Work required — Pictures stay out of the copy. Transcribe exactly, and only, the line with "yellow lemon [604,528,682,583]" through the last line of the entries below.

Stored items:
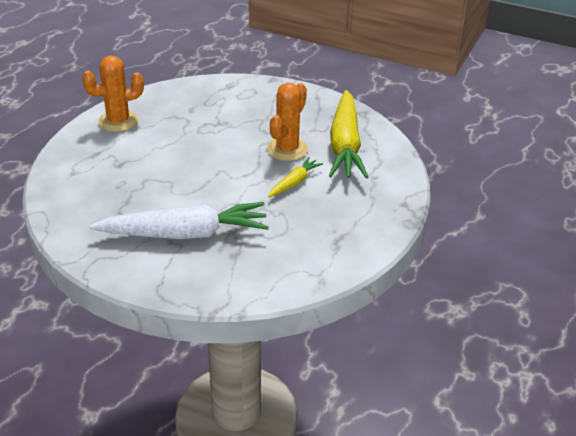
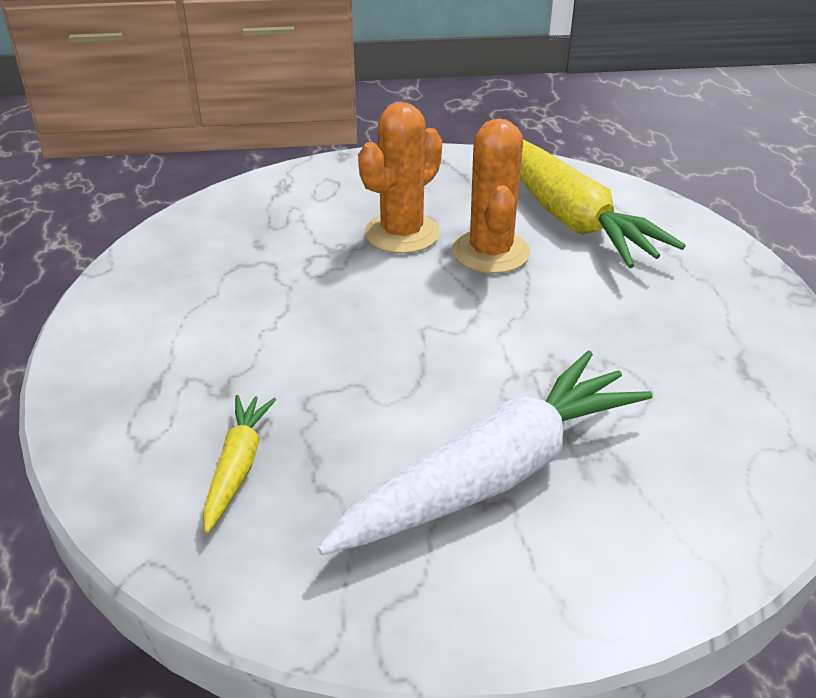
camera: 30 degrees left, 0 degrees up
orange cactus [82,56,144,132] -> orange cactus moved to [358,102,442,253]
yellow carrot [268,157,323,197] -> yellow carrot moved to [203,395,276,533]

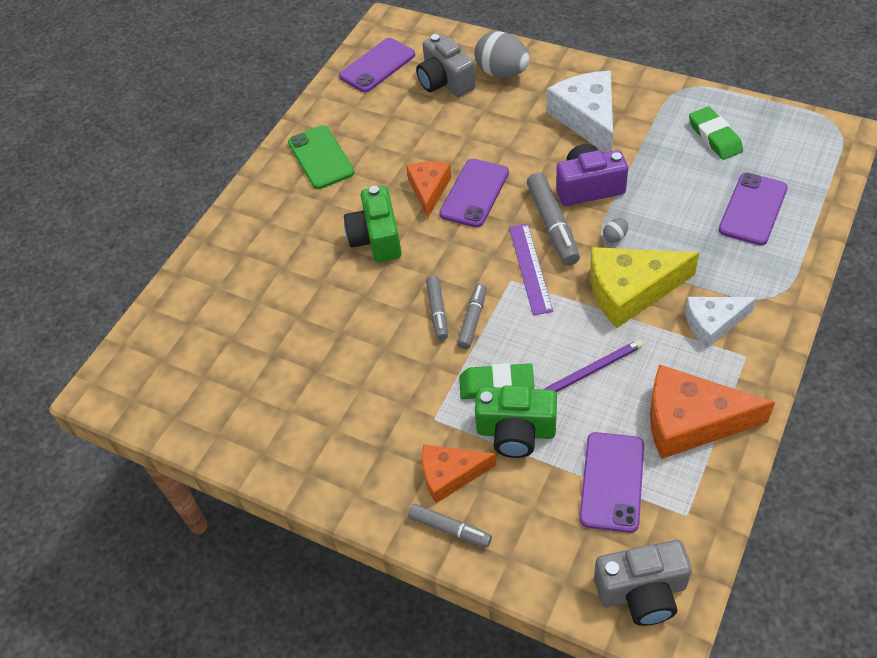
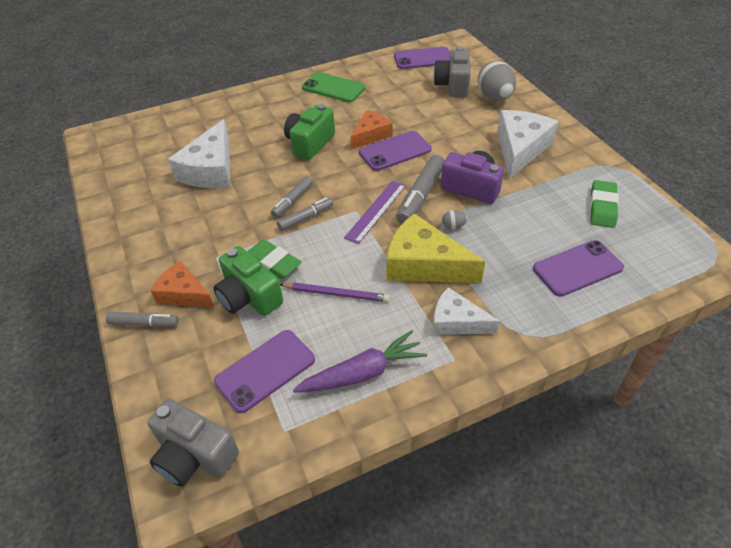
camera: 35 degrees right, 5 degrees down
green phone [288,125,355,189] -> green phone turned 75 degrees counterclockwise [302,72,365,102]
grey marker [408,504,492,547] -> grey marker turned 60 degrees counterclockwise [106,312,179,327]
orange cheese [650,364,775,459] -> purple carrot [293,330,427,393]
none -> white cheese [168,119,230,188]

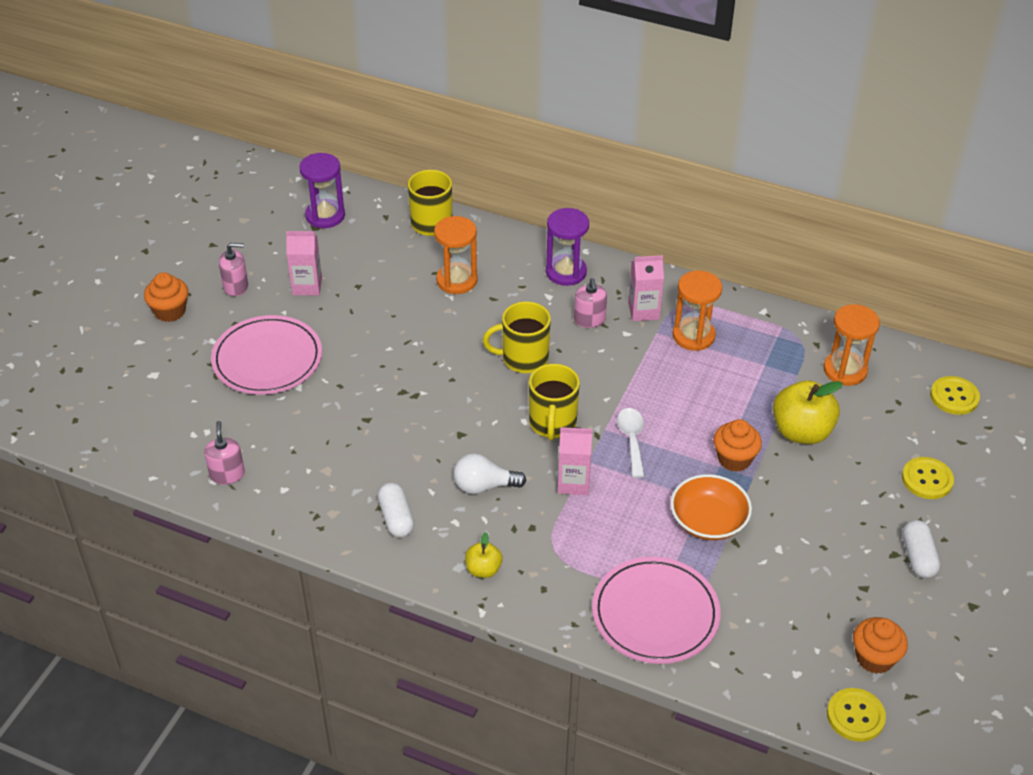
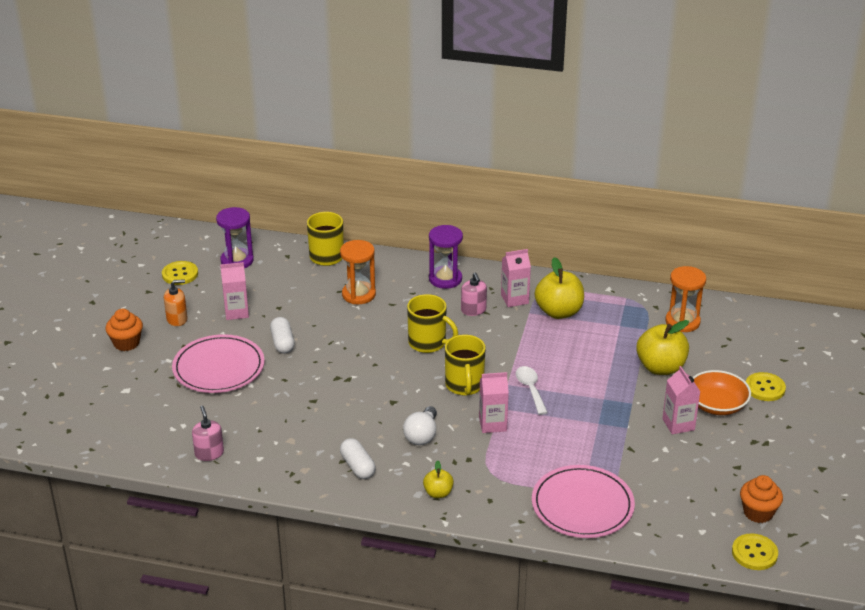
camera: 10 degrees left, 10 degrees down
pink soap dispenser [219,243,248,296] -> orange soap dispenser [164,279,188,326]
white light bulb [453,453,526,494] -> white light bulb turned 60 degrees counterclockwise [403,406,437,445]
yellow mug [483,301,551,373] -> yellow mug turned 135 degrees counterclockwise [407,294,458,353]
orange bowl [670,474,752,540] -> orange bowl moved to [692,370,751,415]
orange hourglass [673,271,722,351] -> yellow apple [535,257,584,319]
orange cupcake [713,419,762,472] -> none
white capsule [902,520,940,578] -> white capsule moved to [270,317,295,353]
yellow button [930,376,980,415] -> yellow button moved to [162,261,198,285]
none -> pink carton [662,366,700,434]

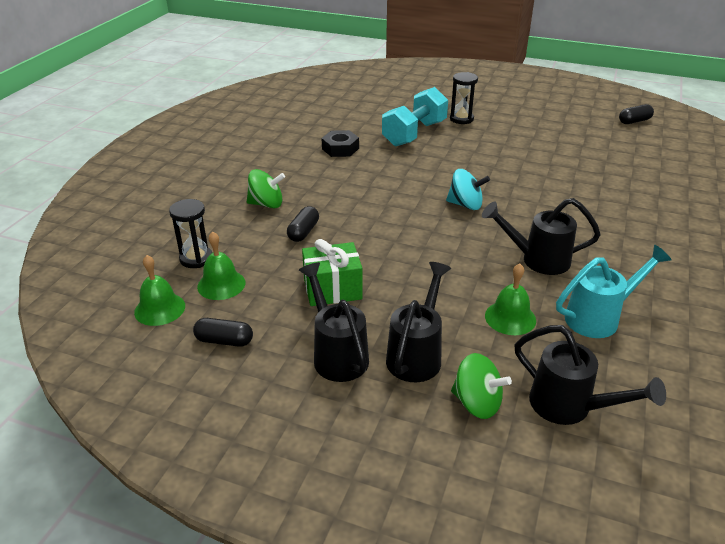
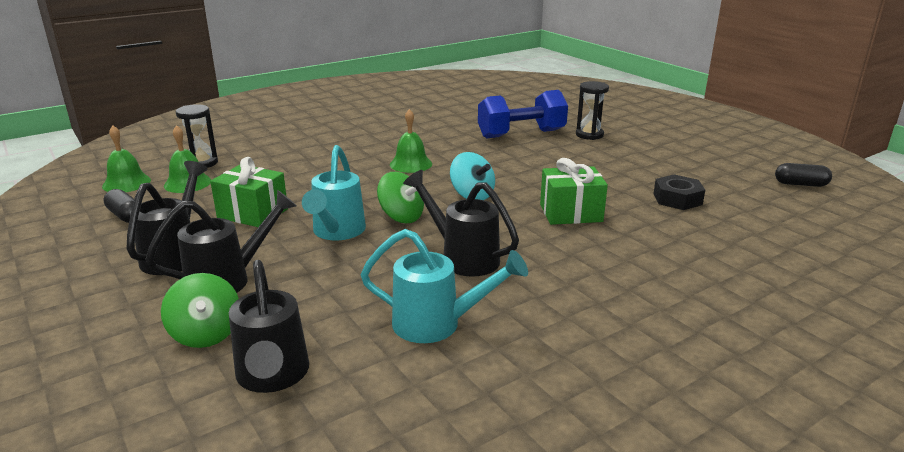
camera: 35 degrees right, 10 degrees down
green spinning top [247,169,285,208] -> green spinning top moved to [377,172,424,223]
black capsule [287,206,319,242] -> none
black nut [322,130,359,157] -> black nut moved to [653,174,705,210]
turquoise dumbbell [382,87,448,147] -> blue dumbbell [478,90,568,138]
green bell [485,263,536,335] -> green bell moved to [390,109,432,173]
none -> turquoise watering can [302,145,366,240]
none -> green gift [540,158,608,225]

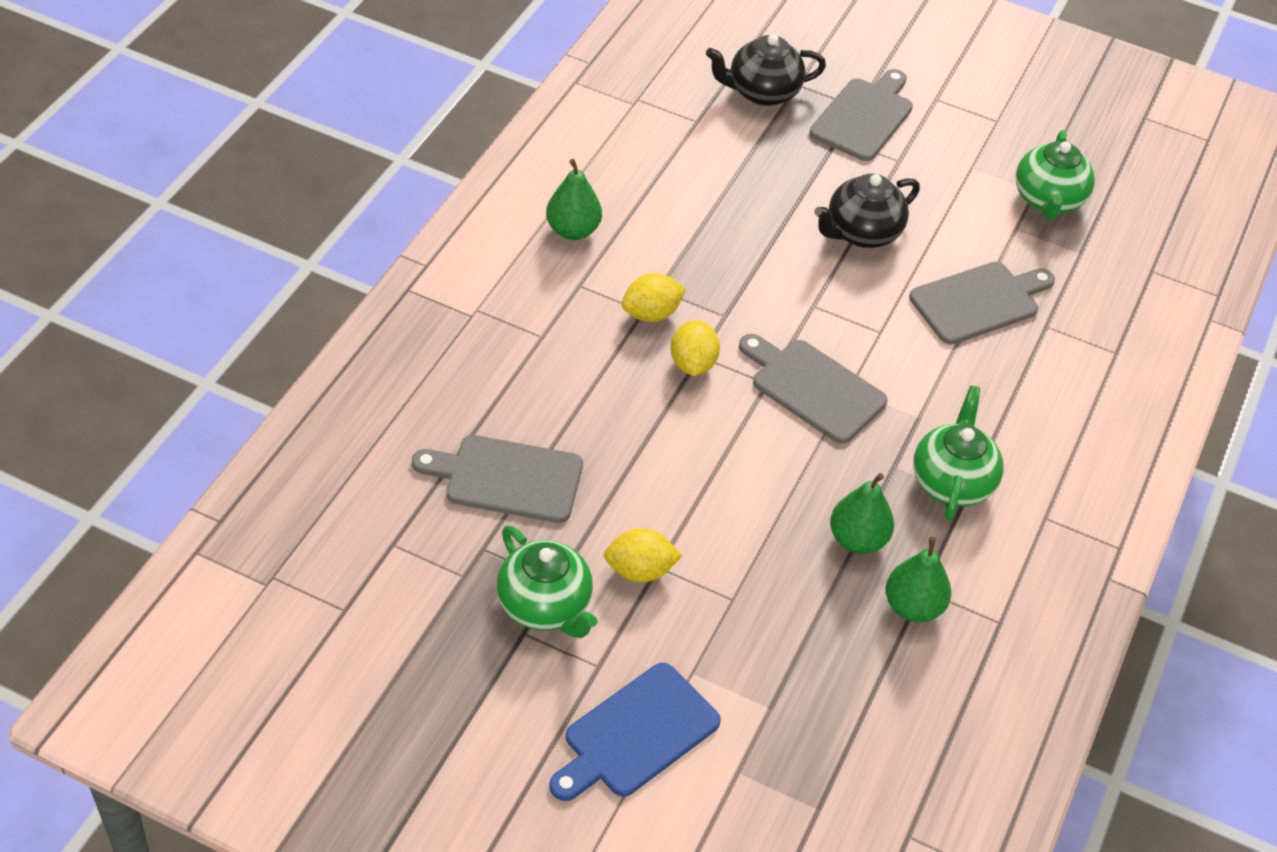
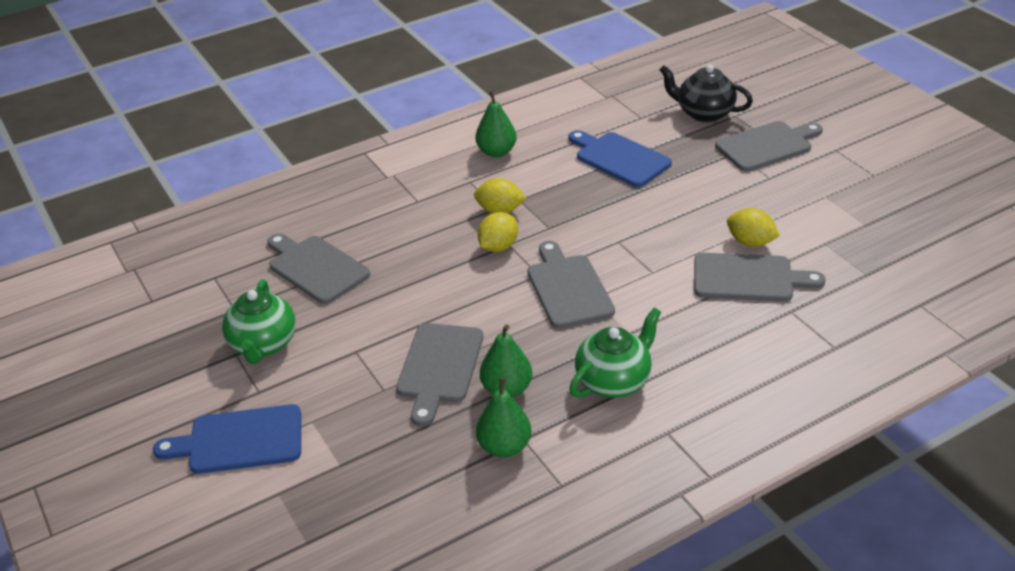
camera: 40 degrees right, 10 degrees down
yellow lemon [604,528,682,583] -> yellow lemon moved to [727,208,780,247]
black teapot [814,174,920,248] -> none
green teapot [1016,130,1095,220] -> none
none -> grey cutting board [396,323,483,426]
none -> blue cutting board [569,130,672,187]

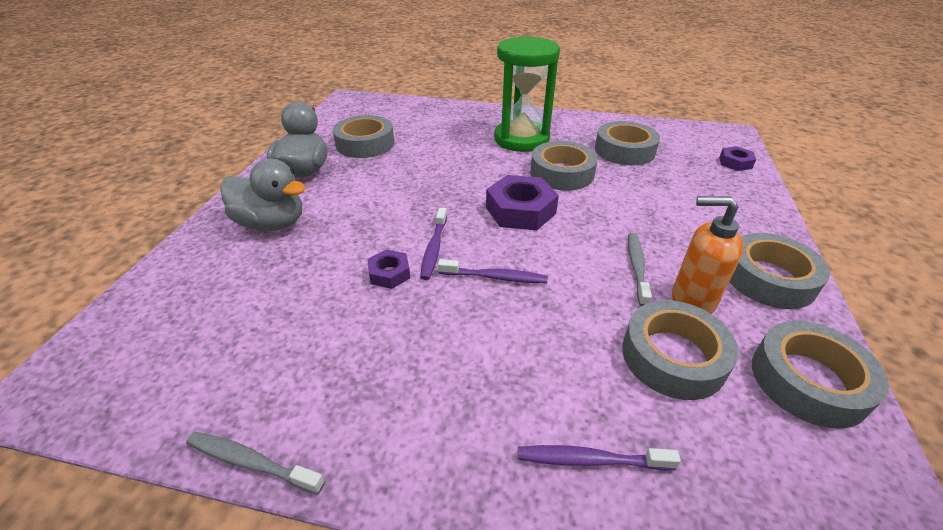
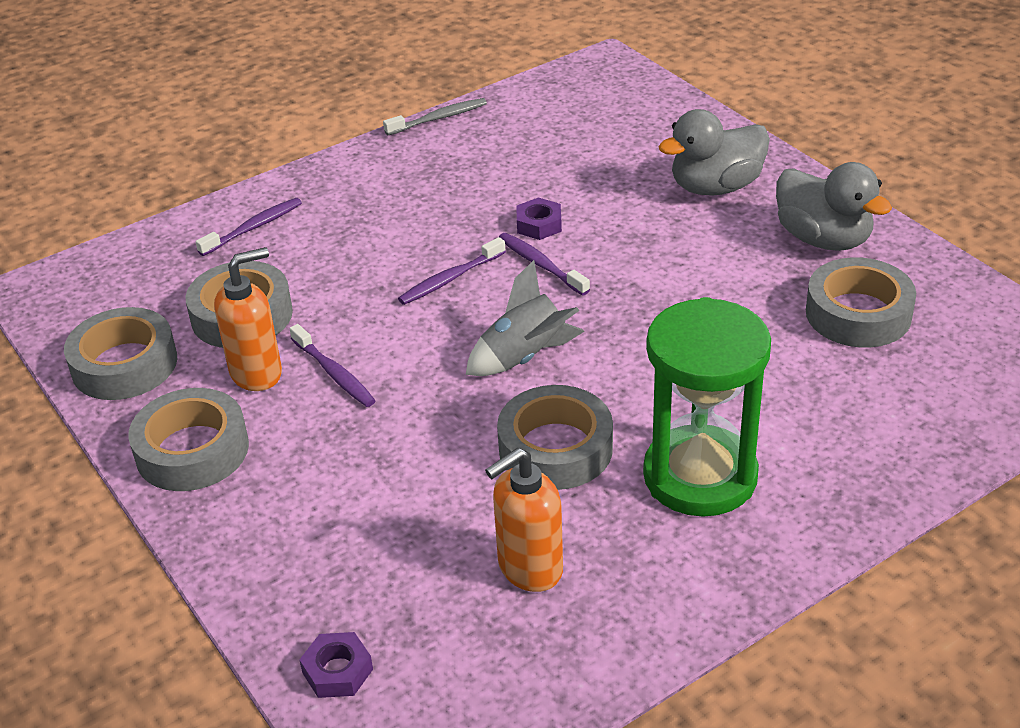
camera: 135 degrees right, 0 degrees up
purple nut [486,175,559,230] -> grey rocket [466,260,585,376]
grey tape [595,121,660,165] -> orange soap dispenser [485,448,563,592]
grey toothbrush [628,233,652,306] -> purple toothbrush [290,324,376,407]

Reply to the exercise —
yellow lemon [604,528,682,583] -> yellow lemon moved to [727,208,780,247]
black teapot [814,174,920,248] -> none
green teapot [1016,130,1095,220] -> none
none -> grey cutting board [396,323,483,426]
none -> blue cutting board [569,130,672,187]

camera: 135 degrees right, 0 degrees up
purple nut [486,175,559,230] -> grey rocket [466,260,585,376]
grey tape [595,121,660,165] -> orange soap dispenser [485,448,563,592]
grey toothbrush [628,233,652,306] -> purple toothbrush [290,324,376,407]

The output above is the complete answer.